*** Begin section ***

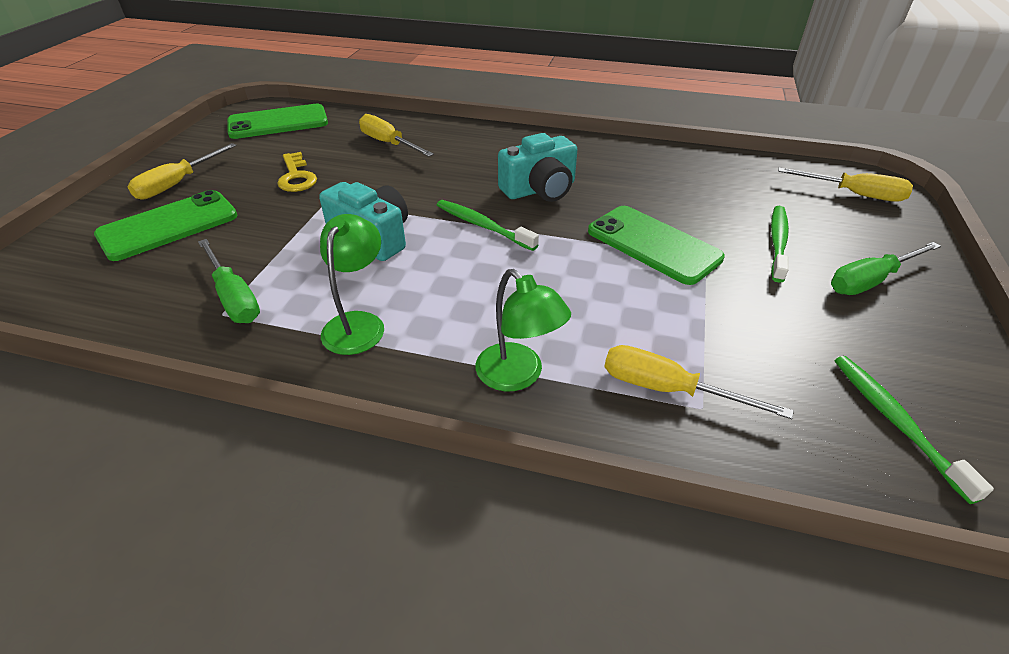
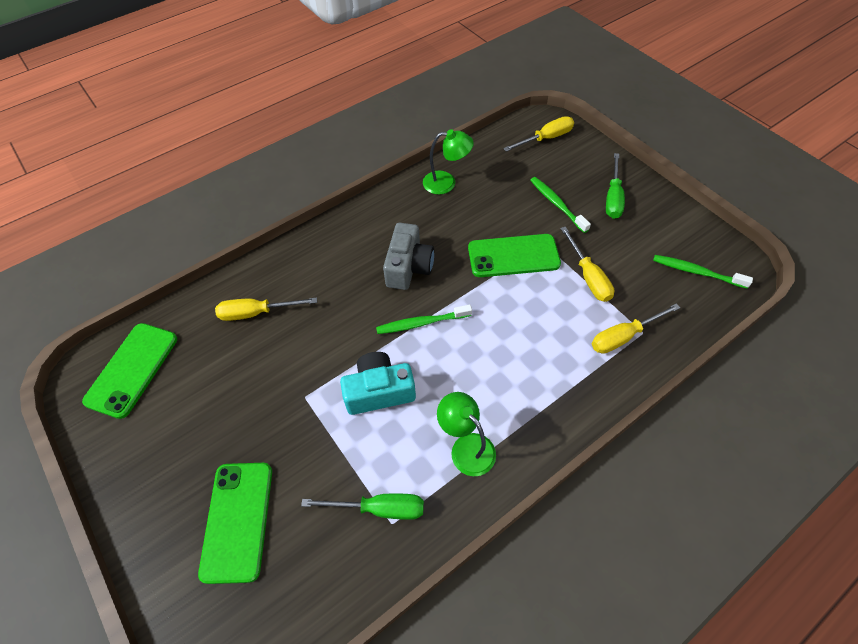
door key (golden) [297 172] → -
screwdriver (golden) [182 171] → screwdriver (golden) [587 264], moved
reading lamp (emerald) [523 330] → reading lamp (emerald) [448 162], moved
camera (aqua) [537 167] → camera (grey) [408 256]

*** End section ***

• **Problem to work on**: Print the material exactly as given, but not the pictures.

• **Exercise output**:
door key (golden) [297 172] → -
screwdriver (golden) [182 171] → screwdriver (golden) [587 264], moved
reading lamp (emerald) [523 330] → reading lamp (emerald) [448 162], moved
camera (aqua) [537 167] → camera (grey) [408 256]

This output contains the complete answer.